### BRIEF
Using the records below, repeat exactly the lines from the one holding "(420, 165) = (605, 165): red" through the one holding "(492, 143) = (209, 473): brown", both ends included, and no others.

### DATA SHOWN
##########
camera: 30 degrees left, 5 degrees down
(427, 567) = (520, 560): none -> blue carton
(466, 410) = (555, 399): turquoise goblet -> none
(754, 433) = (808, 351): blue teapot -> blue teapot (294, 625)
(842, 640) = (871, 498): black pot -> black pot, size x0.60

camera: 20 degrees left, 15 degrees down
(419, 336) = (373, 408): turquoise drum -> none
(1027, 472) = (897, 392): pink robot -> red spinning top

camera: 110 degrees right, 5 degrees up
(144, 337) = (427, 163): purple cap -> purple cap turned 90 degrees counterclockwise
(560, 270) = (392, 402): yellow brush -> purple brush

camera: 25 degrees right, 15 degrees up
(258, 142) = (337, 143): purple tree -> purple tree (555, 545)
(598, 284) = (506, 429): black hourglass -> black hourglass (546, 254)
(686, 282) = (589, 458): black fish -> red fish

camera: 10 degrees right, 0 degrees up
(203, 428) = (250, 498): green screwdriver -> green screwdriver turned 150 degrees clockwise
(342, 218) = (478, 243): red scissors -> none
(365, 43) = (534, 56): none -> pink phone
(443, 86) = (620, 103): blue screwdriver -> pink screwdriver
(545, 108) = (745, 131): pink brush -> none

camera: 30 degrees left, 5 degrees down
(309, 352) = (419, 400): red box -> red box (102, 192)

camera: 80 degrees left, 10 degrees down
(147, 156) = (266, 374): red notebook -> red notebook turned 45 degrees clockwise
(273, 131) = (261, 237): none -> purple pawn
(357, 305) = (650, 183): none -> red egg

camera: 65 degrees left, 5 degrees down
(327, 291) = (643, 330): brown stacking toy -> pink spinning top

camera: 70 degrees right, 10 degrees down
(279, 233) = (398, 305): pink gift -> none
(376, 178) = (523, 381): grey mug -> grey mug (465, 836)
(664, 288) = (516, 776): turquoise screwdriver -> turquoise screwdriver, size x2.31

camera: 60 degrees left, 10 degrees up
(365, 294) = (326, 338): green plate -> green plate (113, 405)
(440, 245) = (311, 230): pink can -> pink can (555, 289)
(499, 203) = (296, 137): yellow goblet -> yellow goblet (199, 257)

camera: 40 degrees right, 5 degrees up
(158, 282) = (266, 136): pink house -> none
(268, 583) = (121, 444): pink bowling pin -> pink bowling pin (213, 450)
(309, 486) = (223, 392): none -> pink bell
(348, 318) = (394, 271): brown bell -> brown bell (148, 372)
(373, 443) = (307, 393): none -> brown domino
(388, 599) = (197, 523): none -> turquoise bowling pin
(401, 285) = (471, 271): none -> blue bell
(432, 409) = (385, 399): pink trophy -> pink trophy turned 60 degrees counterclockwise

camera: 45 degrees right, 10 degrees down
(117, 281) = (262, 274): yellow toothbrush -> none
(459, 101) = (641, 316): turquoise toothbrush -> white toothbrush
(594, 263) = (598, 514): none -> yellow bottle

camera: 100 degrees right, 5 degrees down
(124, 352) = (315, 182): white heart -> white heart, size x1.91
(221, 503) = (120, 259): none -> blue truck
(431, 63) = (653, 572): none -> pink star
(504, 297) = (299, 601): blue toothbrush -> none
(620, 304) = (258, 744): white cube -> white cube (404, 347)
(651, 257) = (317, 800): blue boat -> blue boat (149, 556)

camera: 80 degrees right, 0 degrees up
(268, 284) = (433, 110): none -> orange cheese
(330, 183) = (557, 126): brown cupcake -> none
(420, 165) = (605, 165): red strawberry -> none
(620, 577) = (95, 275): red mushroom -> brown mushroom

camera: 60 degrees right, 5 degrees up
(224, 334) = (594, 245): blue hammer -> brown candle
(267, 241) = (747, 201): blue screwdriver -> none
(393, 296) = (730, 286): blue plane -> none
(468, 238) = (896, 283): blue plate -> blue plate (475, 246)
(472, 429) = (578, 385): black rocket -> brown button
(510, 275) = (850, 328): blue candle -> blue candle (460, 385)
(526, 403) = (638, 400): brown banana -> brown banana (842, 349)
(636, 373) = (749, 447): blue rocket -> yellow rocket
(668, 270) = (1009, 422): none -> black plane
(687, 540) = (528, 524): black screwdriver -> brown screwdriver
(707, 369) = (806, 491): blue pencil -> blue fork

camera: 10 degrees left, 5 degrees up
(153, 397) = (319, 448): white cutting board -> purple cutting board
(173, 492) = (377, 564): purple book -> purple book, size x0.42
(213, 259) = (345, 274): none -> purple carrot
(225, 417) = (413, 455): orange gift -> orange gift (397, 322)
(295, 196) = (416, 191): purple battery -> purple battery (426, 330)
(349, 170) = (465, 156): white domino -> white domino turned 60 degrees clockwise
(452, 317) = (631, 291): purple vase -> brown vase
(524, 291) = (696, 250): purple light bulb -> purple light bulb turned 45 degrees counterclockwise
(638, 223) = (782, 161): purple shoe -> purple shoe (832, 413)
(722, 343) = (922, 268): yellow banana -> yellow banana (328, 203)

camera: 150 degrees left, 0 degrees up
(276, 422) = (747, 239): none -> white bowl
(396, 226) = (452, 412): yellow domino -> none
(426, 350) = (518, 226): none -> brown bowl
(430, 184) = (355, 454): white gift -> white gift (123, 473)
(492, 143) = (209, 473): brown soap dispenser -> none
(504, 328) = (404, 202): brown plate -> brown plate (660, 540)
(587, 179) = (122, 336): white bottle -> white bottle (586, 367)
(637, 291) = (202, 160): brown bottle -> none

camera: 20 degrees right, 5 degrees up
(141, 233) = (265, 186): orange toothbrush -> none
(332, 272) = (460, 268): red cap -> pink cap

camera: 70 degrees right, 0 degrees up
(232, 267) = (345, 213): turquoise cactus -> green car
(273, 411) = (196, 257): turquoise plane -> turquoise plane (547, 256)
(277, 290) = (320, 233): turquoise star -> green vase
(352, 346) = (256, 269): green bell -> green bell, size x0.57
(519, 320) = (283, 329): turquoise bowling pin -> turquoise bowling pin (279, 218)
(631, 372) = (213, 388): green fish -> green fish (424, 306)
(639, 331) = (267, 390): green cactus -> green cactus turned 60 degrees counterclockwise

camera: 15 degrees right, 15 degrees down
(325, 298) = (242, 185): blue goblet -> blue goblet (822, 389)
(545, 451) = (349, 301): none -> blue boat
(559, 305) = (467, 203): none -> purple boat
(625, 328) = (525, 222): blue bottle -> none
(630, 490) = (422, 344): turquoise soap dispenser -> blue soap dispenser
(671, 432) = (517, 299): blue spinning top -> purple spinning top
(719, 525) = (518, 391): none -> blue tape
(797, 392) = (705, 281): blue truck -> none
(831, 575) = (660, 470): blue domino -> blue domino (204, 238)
##########
### TASK ANSWER
(420, 165) = (605, 165): red strawberry -> none
(620, 577) = (95, 275): red mushroom -> brown mushroom

camera: 60 degrees right, 5 degrees up
(224, 334) = (594, 245): blue hammer -> brown candle
(267, 241) = (747, 201): blue screwdriver -> none
(393, 296) = (730, 286): blue plane -> none
(468, 238) = (896, 283): blue plate -> blue plate (475, 246)
(472, 429) = (578, 385): black rocket -> brown button
(510, 275) = (850, 328): blue candle -> blue candle (460, 385)
(526, 403) = (638, 400): brown banana -> brown banana (842, 349)
(636, 373) = (749, 447): blue rocket -> yellow rocket
(668, 270) = (1009, 422): none -> black plane
(687, 540) = (528, 524): black screwdriver -> brown screwdriver
(707, 369) = (806, 491): blue pencil -> blue fork

camera: 10 degrees left, 5 degrees up
(153, 397) = (319, 448): white cutting board -> purple cutting board
(173, 492) = (377, 564): purple book -> purple book, size x0.42
(213, 259) = (345, 274): none -> purple carrot
(225, 417) = (413, 455): orange gift -> orange gift (397, 322)
(295, 196) = (416, 191): purple battery -> purple battery (426, 330)
(349, 170) = (465, 156): white domino -> white domino turned 60 degrees clockwise
(452, 317) = (631, 291): purple vase -> brown vase
(524, 291) = (696, 250): purple light bulb -> purple light bulb turned 45 degrees counterclockwise
(638, 223) = (782, 161): purple shoe -> purple shoe (832, 413)
(722, 343) = (922, 268): yellow banana -> yellow banana (328, 203)

camera: 150 degrees left, 0 degrees up
(276, 422) = (747, 239): none -> white bowl
(396, 226) = (452, 412): yellow domino -> none
(426, 350) = (518, 226): none -> brown bowl
(430, 184) = (355, 454): white gift -> white gift (123, 473)
(492, 143) = (209, 473): brown soap dispenser -> none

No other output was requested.